Entries shown:
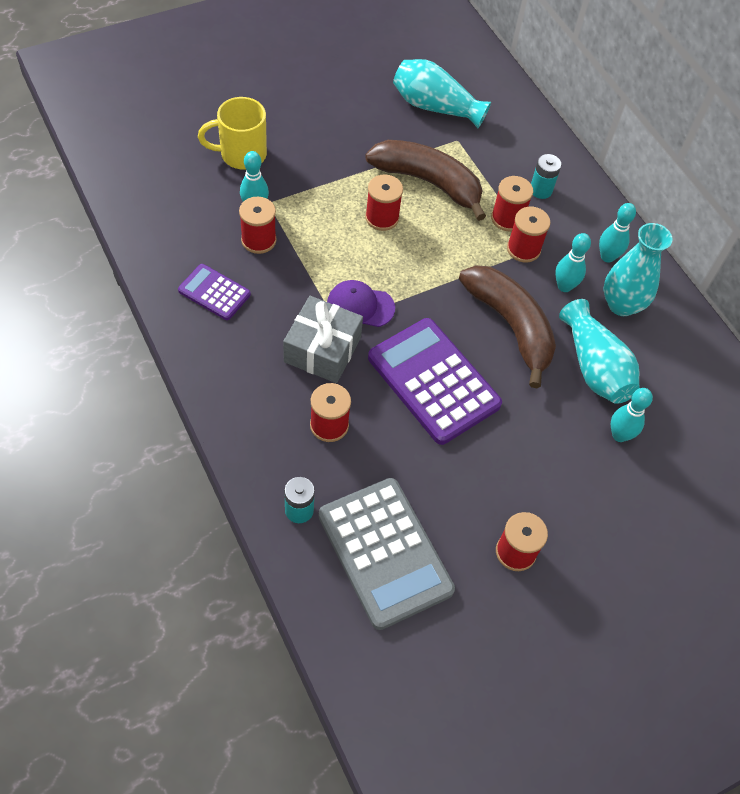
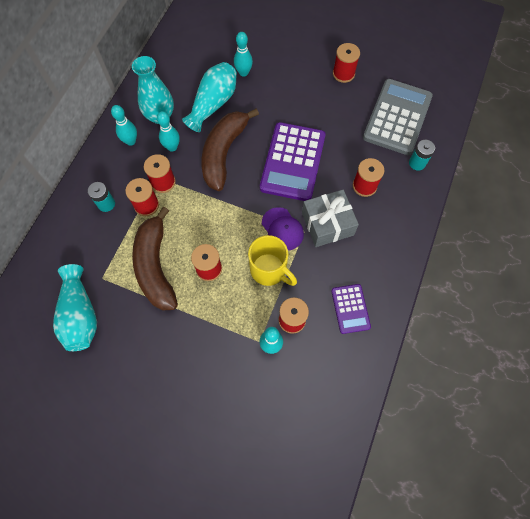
camera: 125 degrees left, 10 degrees up
(241, 154) = (236, 396): yellow mug -> yellow mug (269, 270)

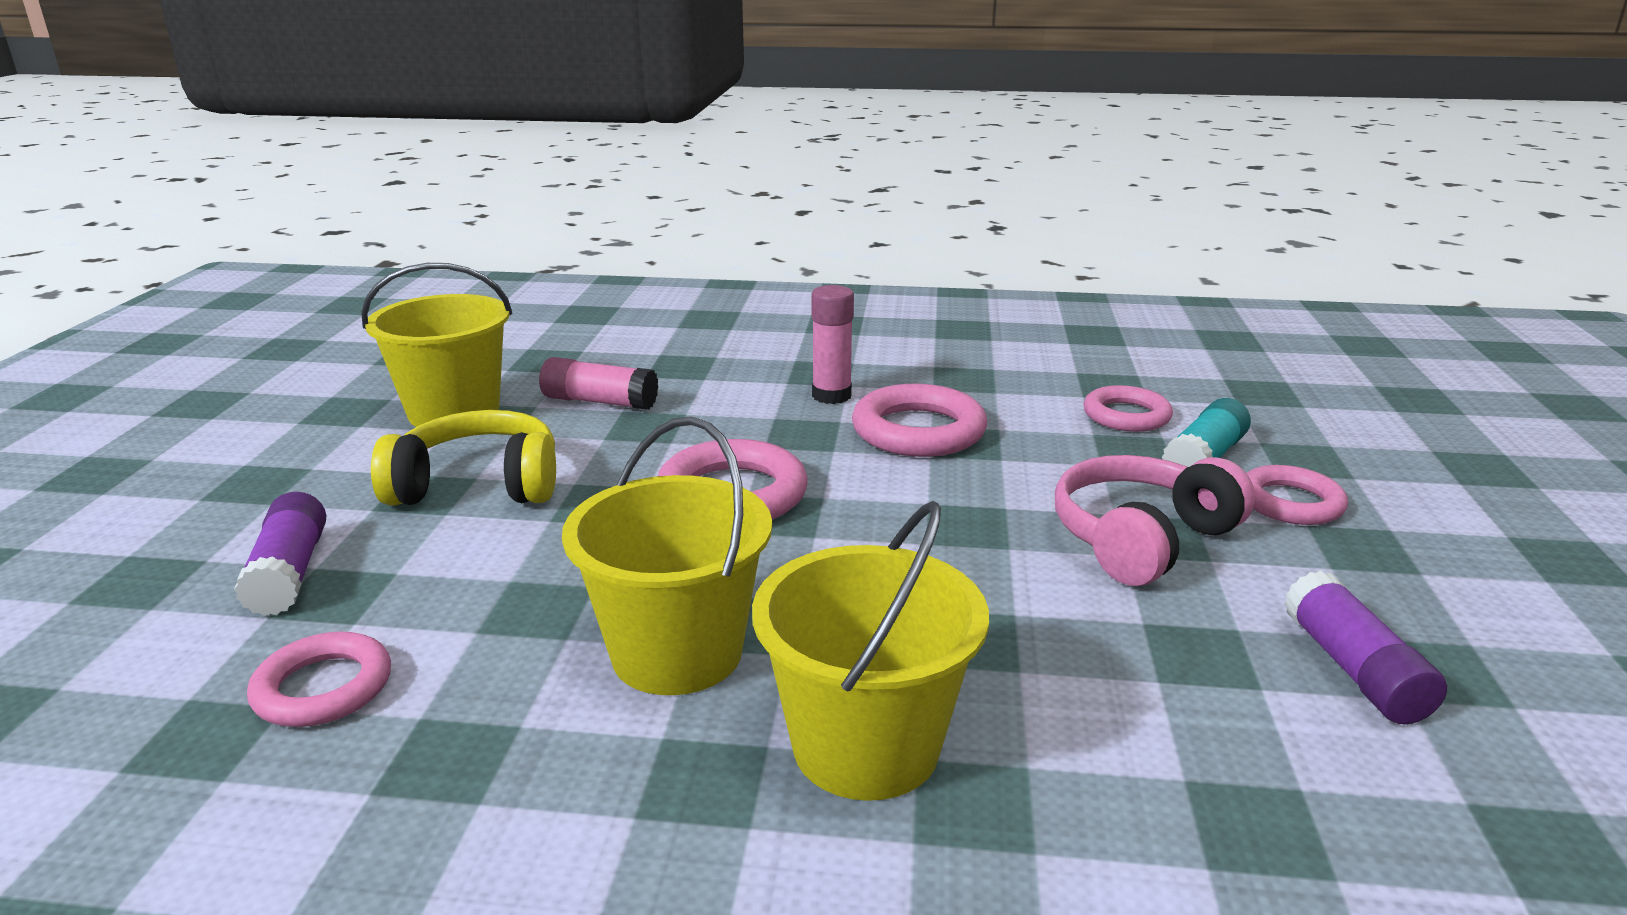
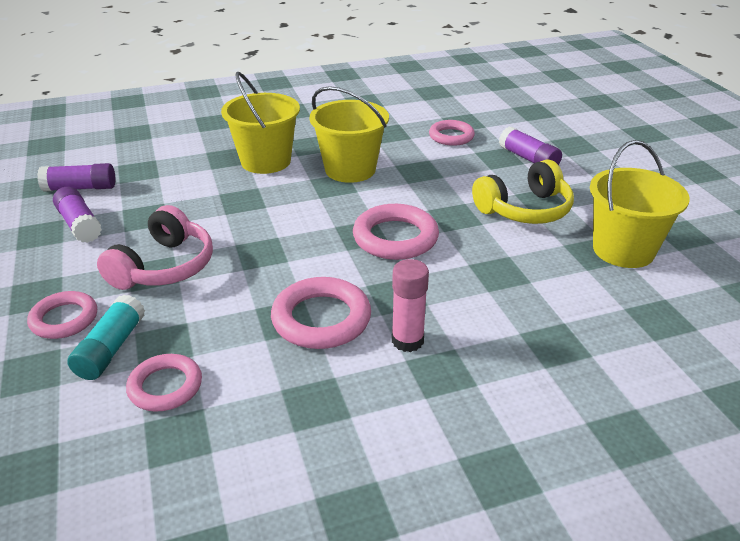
camera: 155 degrees right, 10 degrees up
(600, 402) = (555, 284): pink glue stick -> none
(1417, 798) = (80, 188): none -> purple glue stick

What the task asks: Exclude all images and return the listing word for word.

Result:
camera: 125 degrees left, 10 degrees up
(241, 154) = (236, 396): yellow mug -> yellow mug (269, 270)

camera: 155 degrees right, 10 degrees up
(600, 402) = (555, 284): pink glue stick -> none
(1417, 798) = (80, 188): none -> purple glue stick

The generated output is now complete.